### How to complete this task
Leaving out all pictures, retype the records exactly.

::: Data provided :::

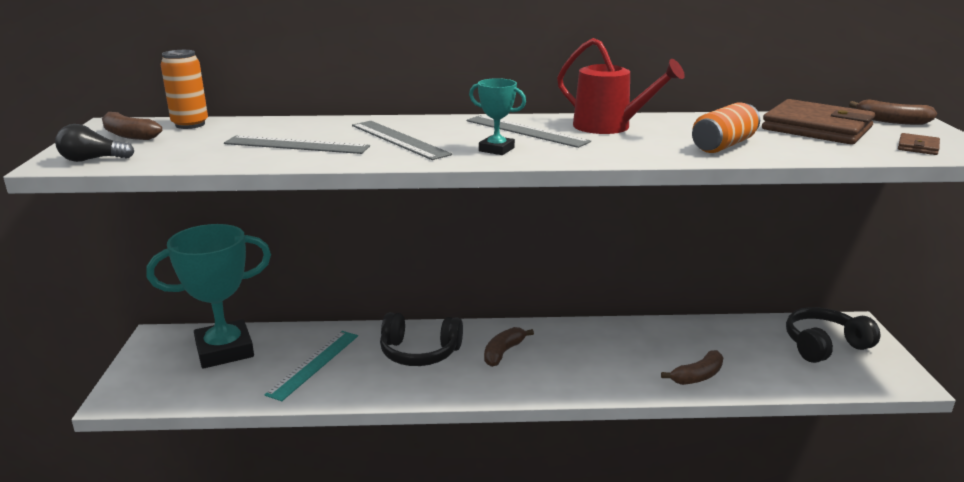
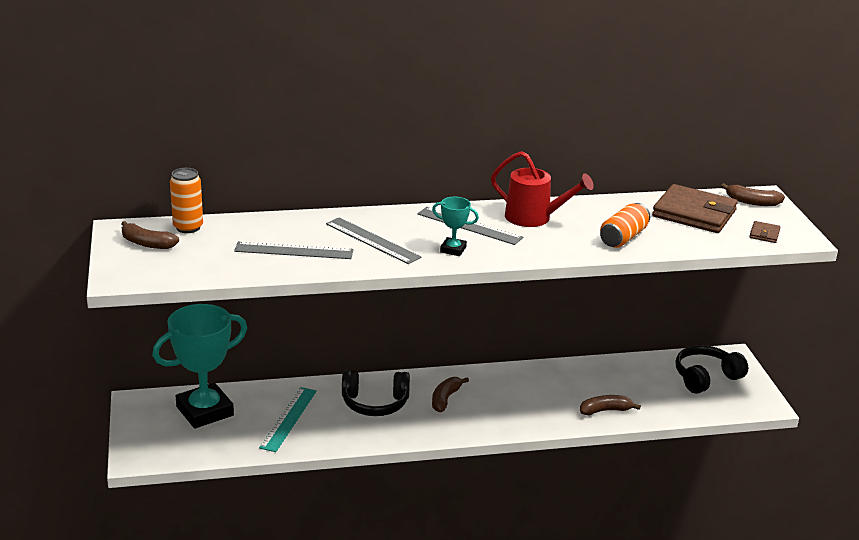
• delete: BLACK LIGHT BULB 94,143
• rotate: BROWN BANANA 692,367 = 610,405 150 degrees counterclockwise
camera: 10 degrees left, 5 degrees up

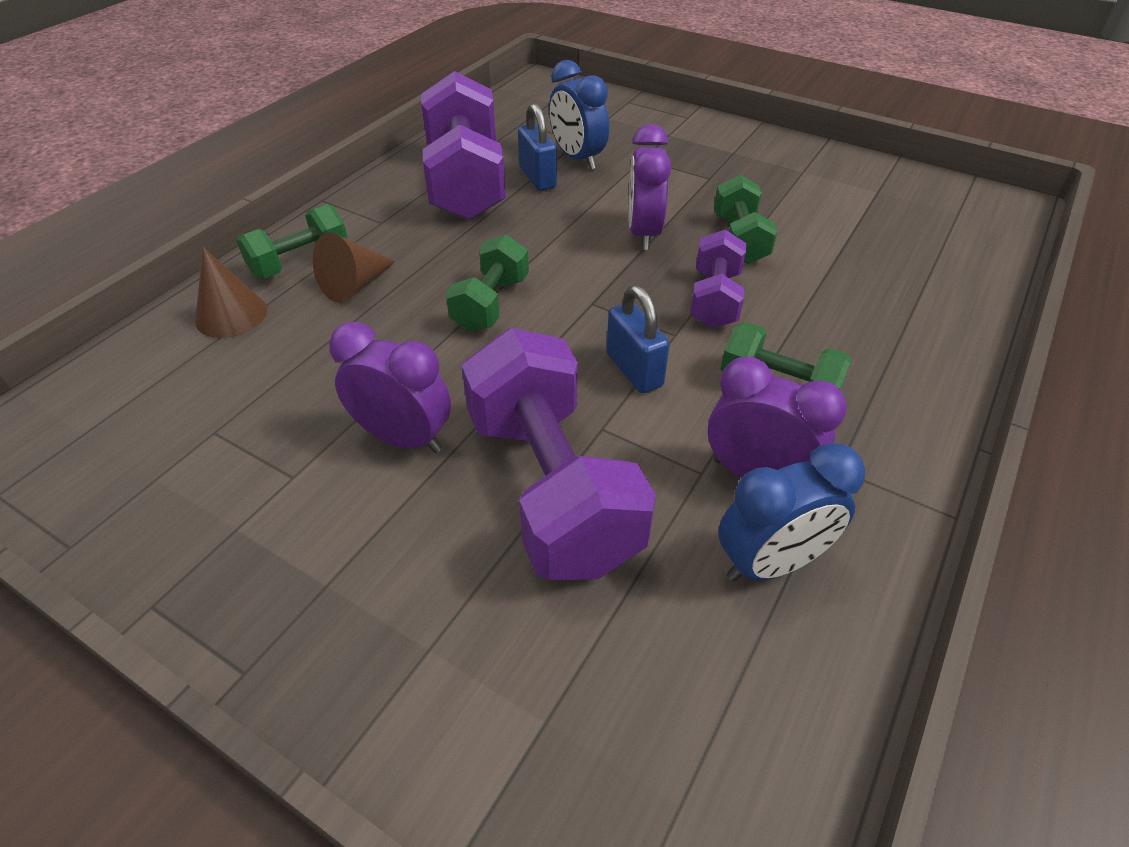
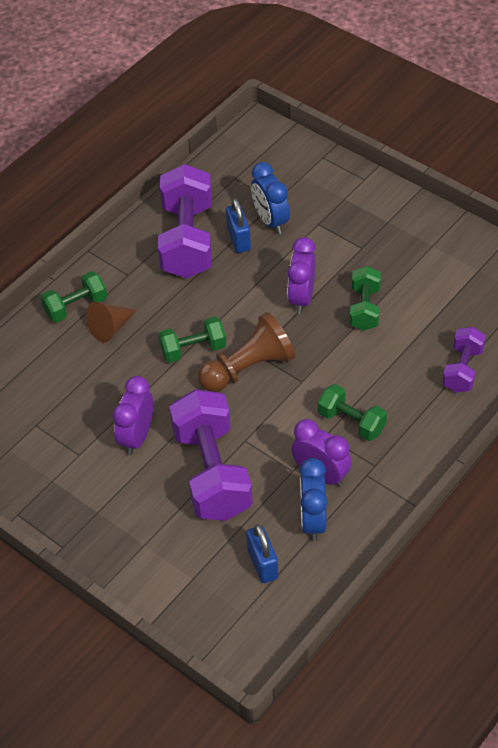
• delete: BROWN CONE 231,292
• insert: BROWN PAWN 246,352
• move: BLUE PADLOCK 638,339 to 262,553
• move: PURPLE DUMBBELL 718,279 to 464,360
• rotate: PURPLE CLOCK 390,387 = 133,415 105 degrees counterclockwise
• rotate: GREEN DUMBBELL 487,283 = 192,340 45 degrees clockwise
• rotate: BLUE CLOCK 791,512 = 313,499 105 degrees clockwise
camera: 10 degrees right, 5 degrees up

:::

### Answer box
• delete: BLACK LIGHT BULB 94,143
• rotate: BROWN BANANA 692,367 = 610,405 150 degrees counterclockwise
camera: 10 degrees left, 5 degrees up

• delete: BROWN CONE 231,292
• insert: BROWN PAWN 246,352
• move: BLUE PADLOCK 638,339 to 262,553
• move: PURPLE DUMBBELL 718,279 to 464,360
• rotate: PURPLE CLOCK 390,387 = 133,415 105 degrees counterclockwise
• rotate: GREEN DUMBBELL 487,283 = 192,340 45 degrees clockwise
• rotate: BLUE CLOCK 791,512 = 313,499 105 degrees clockwise
camera: 10 degrees right, 5 degrees up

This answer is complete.